_Problem to solve_
Transcribe each entry exactly as it appears, leaving out any picture it holds.

Dataset items
================
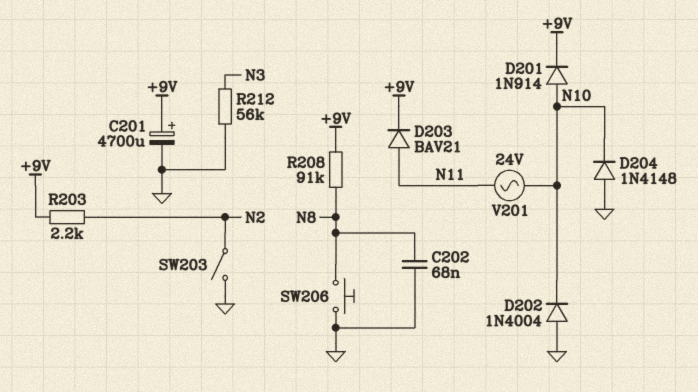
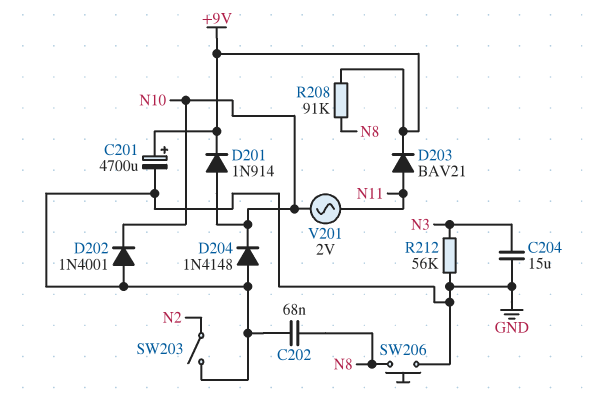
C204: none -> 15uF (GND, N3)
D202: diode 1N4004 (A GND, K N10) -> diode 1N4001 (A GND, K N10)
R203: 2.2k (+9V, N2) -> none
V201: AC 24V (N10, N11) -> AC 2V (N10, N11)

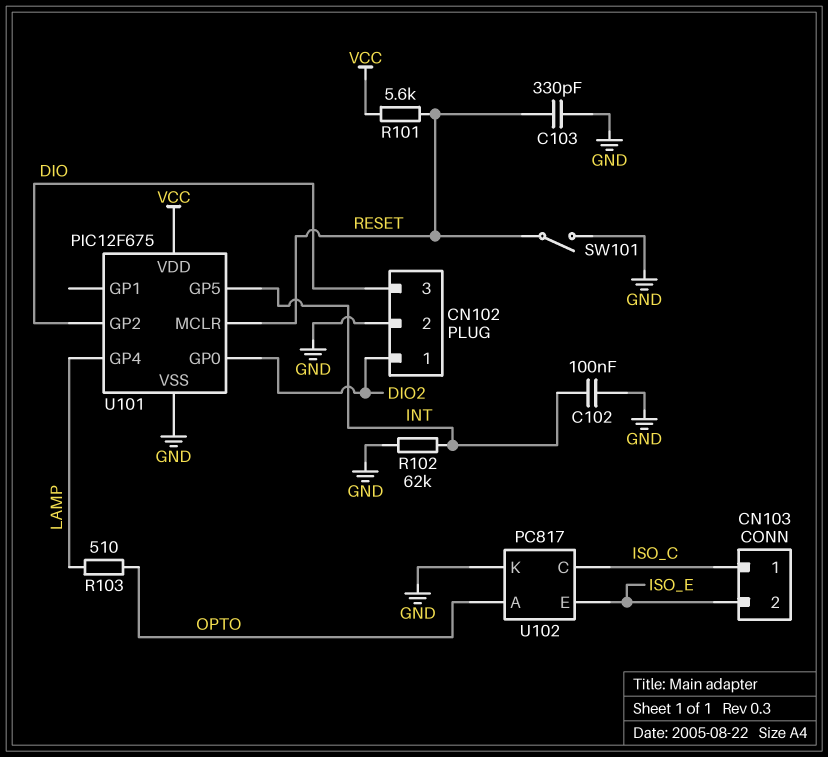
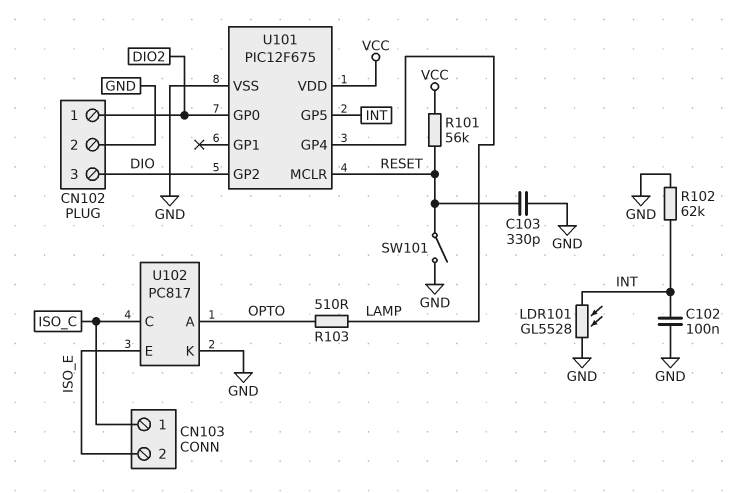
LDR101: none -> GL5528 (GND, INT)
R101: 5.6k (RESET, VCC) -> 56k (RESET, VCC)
================
_Written solution_
C204: none -> 15uF (GND, N3)
D202: diode 1N4004 (A GND, K N10) -> diode 1N4001 (A GND, K N10)
R203: 2.2k (+9V, N2) -> none
V201: AC 24V (N10, N11) -> AC 2V (N10, N11)

LDR101: none -> GL5528 (GND, INT)
R101: 5.6k (RESET, VCC) -> 56k (RESET, VCC)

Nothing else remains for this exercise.